_YOUR OBJECTIVE_. All lines from the opening of the entries below through the line containing "U17: NOT (in" must be output exactly as they appear, with no other lines.
────
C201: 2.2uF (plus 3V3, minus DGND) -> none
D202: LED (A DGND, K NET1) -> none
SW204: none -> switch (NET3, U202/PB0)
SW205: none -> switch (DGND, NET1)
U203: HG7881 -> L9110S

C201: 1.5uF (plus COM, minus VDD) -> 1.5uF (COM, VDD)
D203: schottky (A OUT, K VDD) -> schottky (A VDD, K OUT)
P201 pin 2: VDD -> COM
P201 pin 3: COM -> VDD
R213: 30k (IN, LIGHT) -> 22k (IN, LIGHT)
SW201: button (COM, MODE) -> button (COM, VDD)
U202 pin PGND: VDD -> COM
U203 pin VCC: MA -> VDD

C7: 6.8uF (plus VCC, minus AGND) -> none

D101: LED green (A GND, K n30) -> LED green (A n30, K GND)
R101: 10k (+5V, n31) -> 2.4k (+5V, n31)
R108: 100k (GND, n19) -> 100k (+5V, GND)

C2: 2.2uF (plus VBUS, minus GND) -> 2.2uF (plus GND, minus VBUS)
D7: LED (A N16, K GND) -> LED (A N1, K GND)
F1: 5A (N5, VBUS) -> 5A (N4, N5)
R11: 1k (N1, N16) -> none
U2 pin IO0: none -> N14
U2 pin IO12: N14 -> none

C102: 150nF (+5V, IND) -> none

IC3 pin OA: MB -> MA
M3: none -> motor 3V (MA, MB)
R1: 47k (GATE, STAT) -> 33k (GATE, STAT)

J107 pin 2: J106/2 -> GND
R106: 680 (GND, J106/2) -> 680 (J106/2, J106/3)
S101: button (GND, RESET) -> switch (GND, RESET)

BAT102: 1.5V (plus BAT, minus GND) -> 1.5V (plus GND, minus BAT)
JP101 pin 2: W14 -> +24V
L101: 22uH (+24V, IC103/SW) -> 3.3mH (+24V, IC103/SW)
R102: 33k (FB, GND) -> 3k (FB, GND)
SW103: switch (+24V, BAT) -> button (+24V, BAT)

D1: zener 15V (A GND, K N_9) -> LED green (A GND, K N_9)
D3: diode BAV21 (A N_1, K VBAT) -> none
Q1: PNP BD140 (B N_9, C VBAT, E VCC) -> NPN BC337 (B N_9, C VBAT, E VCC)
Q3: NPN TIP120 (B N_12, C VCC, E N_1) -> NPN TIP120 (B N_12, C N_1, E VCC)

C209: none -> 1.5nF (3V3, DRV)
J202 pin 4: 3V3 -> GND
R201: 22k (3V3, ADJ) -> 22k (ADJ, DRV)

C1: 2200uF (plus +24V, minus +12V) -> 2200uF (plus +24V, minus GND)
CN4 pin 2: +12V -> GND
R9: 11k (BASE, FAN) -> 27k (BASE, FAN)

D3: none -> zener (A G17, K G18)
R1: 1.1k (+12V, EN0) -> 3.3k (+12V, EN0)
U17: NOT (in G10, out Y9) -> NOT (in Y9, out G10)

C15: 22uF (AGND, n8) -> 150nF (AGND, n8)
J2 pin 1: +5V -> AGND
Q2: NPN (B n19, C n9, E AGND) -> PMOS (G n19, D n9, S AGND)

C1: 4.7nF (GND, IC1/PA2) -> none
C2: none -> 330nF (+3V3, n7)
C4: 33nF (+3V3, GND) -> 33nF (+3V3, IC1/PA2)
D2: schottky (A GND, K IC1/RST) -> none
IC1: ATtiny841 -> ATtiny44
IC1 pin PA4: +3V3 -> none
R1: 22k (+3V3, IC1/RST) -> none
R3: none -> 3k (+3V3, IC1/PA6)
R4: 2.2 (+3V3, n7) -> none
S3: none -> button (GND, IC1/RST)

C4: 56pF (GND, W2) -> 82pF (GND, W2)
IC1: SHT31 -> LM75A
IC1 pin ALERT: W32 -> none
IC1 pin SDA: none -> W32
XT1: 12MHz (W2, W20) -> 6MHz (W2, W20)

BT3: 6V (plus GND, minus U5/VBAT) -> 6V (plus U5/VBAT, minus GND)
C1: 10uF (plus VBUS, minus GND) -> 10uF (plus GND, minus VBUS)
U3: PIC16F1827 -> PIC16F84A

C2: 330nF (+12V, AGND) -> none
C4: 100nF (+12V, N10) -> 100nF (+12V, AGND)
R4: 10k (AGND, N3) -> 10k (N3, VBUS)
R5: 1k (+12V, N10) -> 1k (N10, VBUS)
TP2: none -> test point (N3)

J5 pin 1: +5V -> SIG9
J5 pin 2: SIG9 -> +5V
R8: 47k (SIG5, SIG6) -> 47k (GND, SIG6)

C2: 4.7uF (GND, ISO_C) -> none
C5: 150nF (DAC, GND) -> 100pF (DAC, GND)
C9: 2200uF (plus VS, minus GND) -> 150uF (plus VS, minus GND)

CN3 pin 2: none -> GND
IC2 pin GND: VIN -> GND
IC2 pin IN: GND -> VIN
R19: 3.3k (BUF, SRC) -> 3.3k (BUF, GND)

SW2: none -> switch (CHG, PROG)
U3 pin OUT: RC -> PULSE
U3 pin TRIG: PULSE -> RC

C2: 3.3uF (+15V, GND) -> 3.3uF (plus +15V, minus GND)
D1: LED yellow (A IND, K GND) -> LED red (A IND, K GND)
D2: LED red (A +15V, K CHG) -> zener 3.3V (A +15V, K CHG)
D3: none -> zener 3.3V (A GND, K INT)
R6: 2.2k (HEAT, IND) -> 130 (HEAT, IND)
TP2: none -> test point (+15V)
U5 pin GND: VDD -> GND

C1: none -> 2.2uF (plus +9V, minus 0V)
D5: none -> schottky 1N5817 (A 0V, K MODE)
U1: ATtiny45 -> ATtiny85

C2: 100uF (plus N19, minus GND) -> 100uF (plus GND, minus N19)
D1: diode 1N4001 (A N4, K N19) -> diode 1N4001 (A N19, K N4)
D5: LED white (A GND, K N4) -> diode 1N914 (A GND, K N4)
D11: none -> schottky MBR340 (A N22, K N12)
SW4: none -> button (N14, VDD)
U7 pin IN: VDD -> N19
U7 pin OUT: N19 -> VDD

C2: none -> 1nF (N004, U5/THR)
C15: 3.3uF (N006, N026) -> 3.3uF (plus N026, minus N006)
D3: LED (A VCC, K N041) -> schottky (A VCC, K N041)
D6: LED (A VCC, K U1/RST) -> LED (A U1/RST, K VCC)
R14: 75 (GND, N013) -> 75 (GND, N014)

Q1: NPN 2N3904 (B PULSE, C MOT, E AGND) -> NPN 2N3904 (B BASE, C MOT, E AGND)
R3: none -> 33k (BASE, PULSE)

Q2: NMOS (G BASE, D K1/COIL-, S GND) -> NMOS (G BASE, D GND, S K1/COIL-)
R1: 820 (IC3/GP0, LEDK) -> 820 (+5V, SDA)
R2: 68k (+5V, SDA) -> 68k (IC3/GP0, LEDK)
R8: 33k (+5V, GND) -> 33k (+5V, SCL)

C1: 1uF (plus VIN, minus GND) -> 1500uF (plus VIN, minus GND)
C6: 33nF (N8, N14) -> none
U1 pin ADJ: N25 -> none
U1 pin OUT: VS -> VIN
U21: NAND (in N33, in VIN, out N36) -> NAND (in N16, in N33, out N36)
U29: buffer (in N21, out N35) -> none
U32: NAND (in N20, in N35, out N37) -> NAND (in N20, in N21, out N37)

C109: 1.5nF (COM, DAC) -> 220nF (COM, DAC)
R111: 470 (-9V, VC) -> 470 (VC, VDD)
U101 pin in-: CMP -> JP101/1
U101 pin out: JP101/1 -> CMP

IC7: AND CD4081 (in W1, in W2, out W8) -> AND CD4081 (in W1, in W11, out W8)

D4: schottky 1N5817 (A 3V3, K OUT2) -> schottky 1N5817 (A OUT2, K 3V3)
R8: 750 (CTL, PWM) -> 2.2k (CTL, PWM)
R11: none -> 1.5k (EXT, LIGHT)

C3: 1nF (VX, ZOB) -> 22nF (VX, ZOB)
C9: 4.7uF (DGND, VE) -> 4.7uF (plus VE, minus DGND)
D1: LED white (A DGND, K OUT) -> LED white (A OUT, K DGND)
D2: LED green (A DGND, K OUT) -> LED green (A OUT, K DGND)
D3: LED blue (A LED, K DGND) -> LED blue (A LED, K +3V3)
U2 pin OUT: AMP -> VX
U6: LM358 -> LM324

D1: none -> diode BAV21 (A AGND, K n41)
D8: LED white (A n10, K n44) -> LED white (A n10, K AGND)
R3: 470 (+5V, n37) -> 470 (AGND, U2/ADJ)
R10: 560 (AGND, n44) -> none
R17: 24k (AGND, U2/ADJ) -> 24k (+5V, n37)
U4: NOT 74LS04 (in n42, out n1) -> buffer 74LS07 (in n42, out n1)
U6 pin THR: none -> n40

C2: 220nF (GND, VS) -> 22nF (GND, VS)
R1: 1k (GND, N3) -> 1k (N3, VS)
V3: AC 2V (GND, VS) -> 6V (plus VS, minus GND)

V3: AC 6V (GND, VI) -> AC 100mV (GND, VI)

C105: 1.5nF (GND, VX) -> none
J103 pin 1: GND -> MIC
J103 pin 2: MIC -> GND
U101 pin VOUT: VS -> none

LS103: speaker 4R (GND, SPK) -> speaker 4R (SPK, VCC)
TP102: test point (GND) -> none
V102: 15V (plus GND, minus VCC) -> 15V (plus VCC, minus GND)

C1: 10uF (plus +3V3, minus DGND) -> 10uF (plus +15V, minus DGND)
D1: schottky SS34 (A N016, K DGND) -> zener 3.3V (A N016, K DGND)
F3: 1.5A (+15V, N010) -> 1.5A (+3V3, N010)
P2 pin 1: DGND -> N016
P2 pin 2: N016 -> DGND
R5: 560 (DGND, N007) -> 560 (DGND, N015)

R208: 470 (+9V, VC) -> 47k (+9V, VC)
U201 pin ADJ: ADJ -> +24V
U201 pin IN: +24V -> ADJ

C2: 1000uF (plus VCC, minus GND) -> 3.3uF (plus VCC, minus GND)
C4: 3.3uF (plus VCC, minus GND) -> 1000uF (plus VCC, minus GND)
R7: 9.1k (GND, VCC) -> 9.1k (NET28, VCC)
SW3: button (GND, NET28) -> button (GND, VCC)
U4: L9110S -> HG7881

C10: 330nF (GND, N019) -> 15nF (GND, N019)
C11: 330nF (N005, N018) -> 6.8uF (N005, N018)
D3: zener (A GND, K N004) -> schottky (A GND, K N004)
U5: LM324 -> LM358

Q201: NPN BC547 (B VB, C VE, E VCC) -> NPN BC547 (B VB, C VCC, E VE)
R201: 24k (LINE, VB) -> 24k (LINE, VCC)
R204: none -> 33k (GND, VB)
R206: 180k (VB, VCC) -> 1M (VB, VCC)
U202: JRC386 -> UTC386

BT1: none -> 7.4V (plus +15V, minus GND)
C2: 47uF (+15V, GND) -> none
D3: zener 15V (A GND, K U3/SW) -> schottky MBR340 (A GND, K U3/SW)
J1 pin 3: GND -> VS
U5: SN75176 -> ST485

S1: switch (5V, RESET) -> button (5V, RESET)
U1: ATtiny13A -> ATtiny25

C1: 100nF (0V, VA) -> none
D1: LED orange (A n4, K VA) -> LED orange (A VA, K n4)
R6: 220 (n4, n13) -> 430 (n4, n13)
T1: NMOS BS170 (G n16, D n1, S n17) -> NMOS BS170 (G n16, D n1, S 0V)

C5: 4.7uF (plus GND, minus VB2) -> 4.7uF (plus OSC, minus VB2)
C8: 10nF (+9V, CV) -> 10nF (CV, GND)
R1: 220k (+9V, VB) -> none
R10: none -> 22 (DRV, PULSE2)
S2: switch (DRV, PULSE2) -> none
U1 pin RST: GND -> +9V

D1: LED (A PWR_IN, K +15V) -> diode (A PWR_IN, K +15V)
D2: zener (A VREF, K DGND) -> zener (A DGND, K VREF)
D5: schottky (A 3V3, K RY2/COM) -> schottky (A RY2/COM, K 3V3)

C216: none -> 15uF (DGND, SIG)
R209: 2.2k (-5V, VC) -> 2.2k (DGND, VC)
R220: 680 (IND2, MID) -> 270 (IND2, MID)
────
_REPLY_.
C201: 2.2uF (plus 3V3, minus DGND) -> none
D202: LED (A DGND, K NET1) -> none
SW204: none -> switch (NET3, U202/PB0)
SW205: none -> switch (DGND, NET1)
U203: HG7881 -> L9110S

C201: 1.5uF (plus COM, minus VDD) -> 1.5uF (COM, VDD)
D203: schottky (A OUT, K VDD) -> schottky (A VDD, K OUT)
P201 pin 2: VDD -> COM
P201 pin 3: COM -> VDD
R213: 30k (IN, LIGHT) -> 22k (IN, LIGHT)
SW201: button (COM, MODE) -> button (COM, VDD)
U202 pin PGND: VDD -> COM
U203 pin VCC: MA -> VDD

C7: 6.8uF (plus VCC, minus AGND) -> none

D101: LED green (A GND, K n30) -> LED green (A n30, K GND)
R101: 10k (+5V, n31) -> 2.4k (+5V, n31)
R108: 100k (GND, n19) -> 100k (+5V, GND)

C2: 2.2uF (plus VBUS, minus GND) -> 2.2uF (plus GND, minus VBUS)
D7: LED (A N16, K GND) -> LED (A N1, K GND)
F1: 5A (N5, VBUS) -> 5A (N4, N5)
R11: 1k (N1, N16) -> none
U2 pin IO0: none -> N14
U2 pin IO12: N14 -> none

C102: 150nF (+5V, IND) -> none

IC3 pin OA: MB -> MA
M3: none -> motor 3V (MA, MB)
R1: 47k (GATE, STAT) -> 33k (GATE, STAT)

J107 pin 2: J106/2 -> GND
R106: 680 (GND, J106/2) -> 680 (J106/2, J106/3)
S101: button (GND, RESET) -> switch (GND, RESET)

BAT102: 1.5V (plus BAT, minus GND) -> 1.5V (plus GND, minus BAT)
JP101 pin 2: W14 -> +24V
L101: 22uH (+24V, IC103/SW) -> 3.3mH (+24V, IC103/SW)
R102: 33k (FB, GND) -> 3k (FB, GND)
SW103: switch (+24V, BAT) -> button (+24V, BAT)

D1: zener 15V (A GND, K N_9) -> LED green (A GND, K N_9)
D3: diode BAV21 (A N_1, K VBAT) -> none
Q1: PNP BD140 (B N_9, C VBAT, E VCC) -> NPN BC337 (B N_9, C VBAT, E VCC)
Q3: NPN TIP120 (B N_12, C VCC, E N_1) -> NPN TIP120 (B N_12, C N_1, E VCC)

C209: none -> 1.5nF (3V3, DRV)
J202 pin 4: 3V3 -> GND
R201: 22k (3V3, ADJ) -> 22k (ADJ, DRV)

C1: 2200uF (plus +24V, minus +12V) -> 2200uF (plus +24V, minus GND)
CN4 pin 2: +12V -> GND
R9: 11k (BASE, FAN) -> 27k (BASE, FAN)

D3: none -> zener (A G17, K G18)
R1: 1.1k (+12V, EN0) -> 3.3k (+12V, EN0)
U17: NOT (in G10, out Y9) -> NOT (in Y9, out G10)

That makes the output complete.